_Material supplied_:
• • • • •
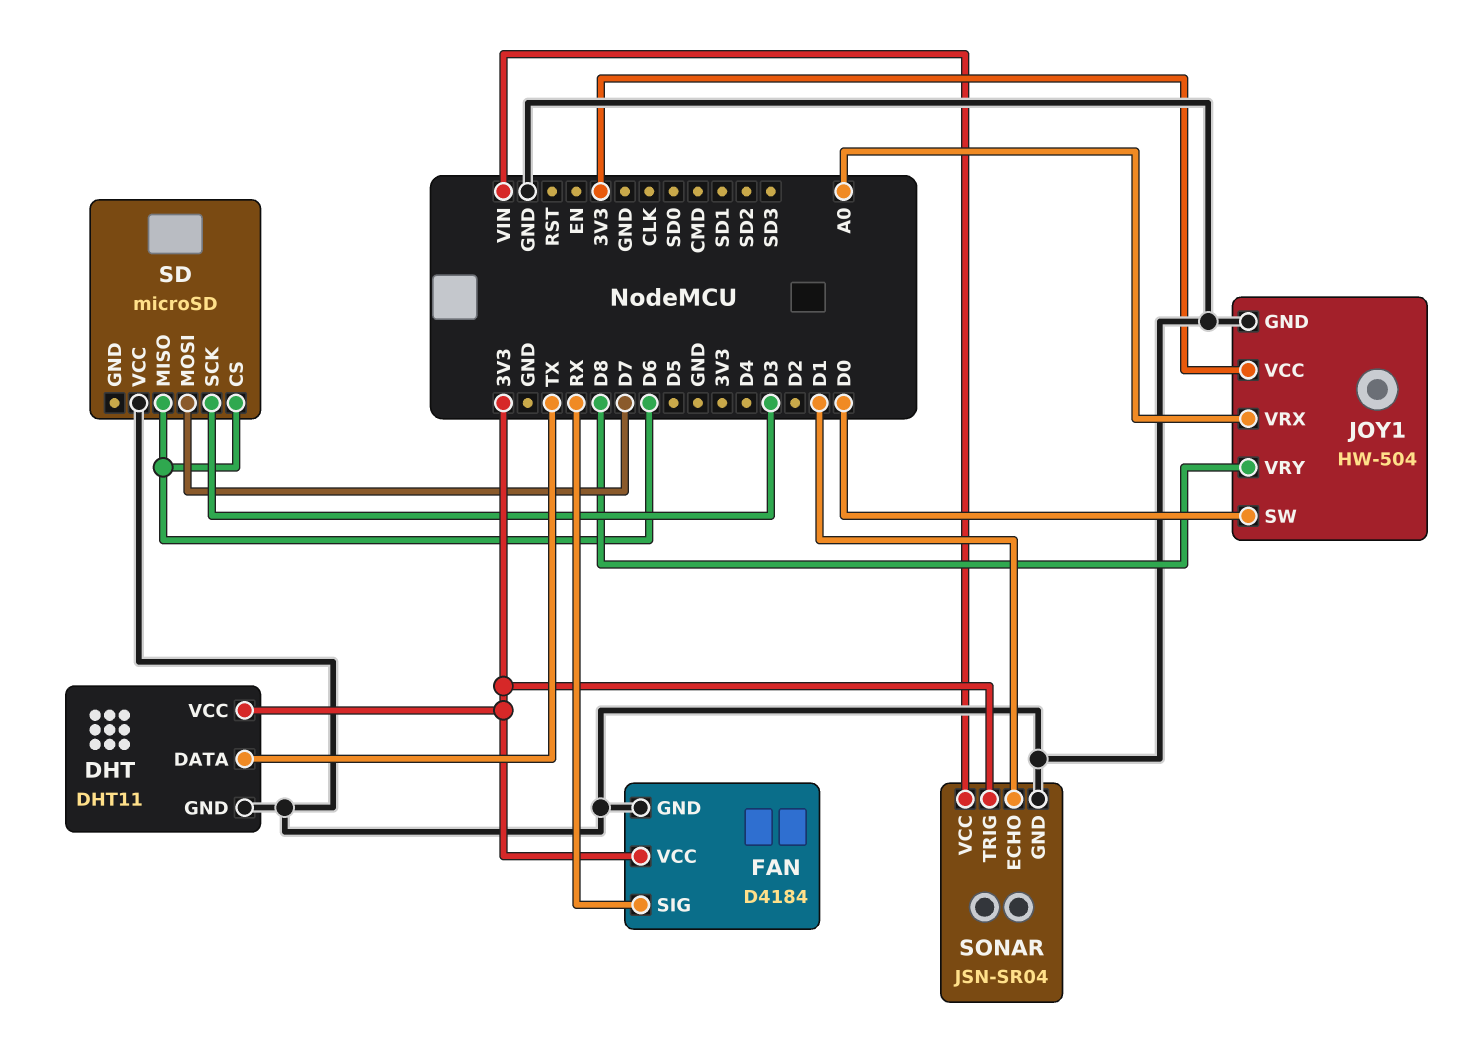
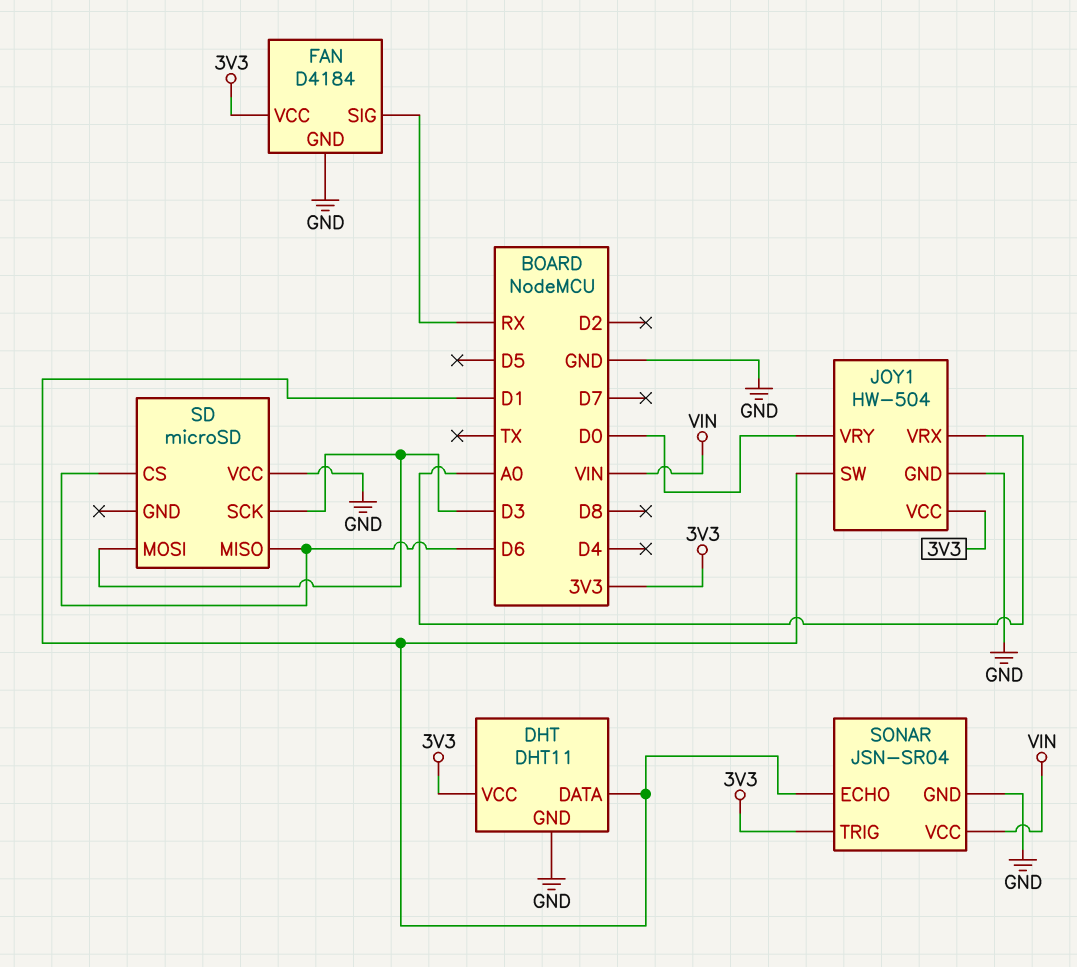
DHT pin DATA: TX -> D1
JOY1 pin SW: D0 -> D1
JOY1 pin VRY: D8 -> D0
SD pin MOSI: D7 -> D3

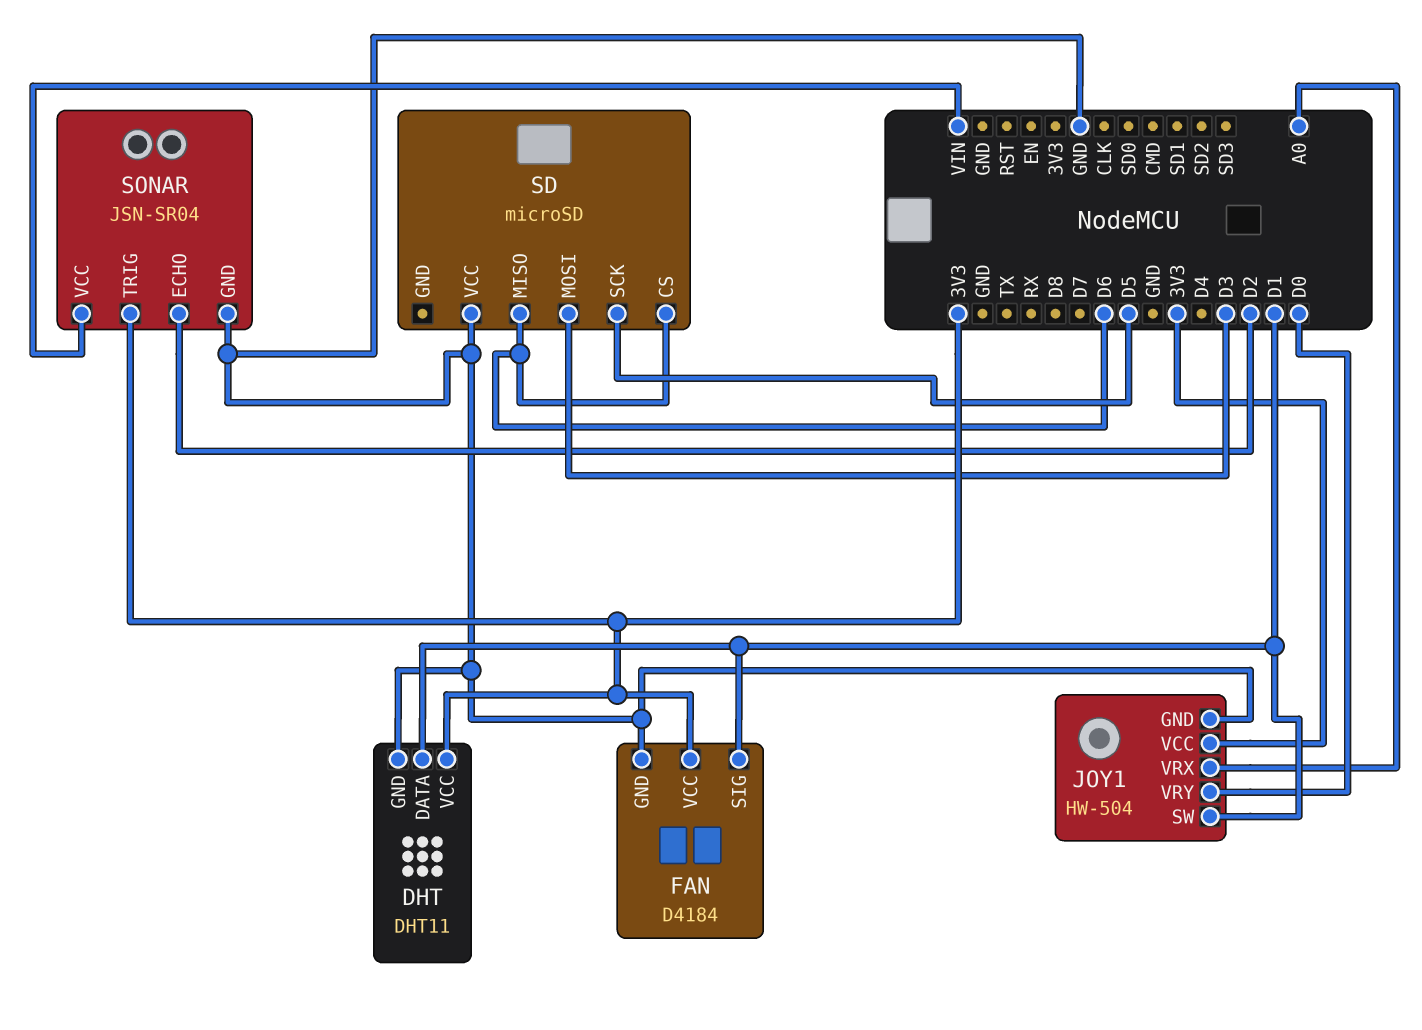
FAN pin SIG: RX -> D1
SD pin SCK: D3 -> D5
SONAR pin ECHO: D1 -> D2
• • • • •
_Required action_: Return the lines from the one that contains "JOY1 pin VRY: D8 -> D0" through the final line of the listing above, inclusive. Transcribe them exactly and drop the pictures.

_Your response_:
JOY1 pin VRY: D8 -> D0
SD pin MOSI: D7 -> D3

FAN pin SIG: RX -> D1
SD pin SCK: D3 -> D5
SONAR pin ECHO: D1 -> D2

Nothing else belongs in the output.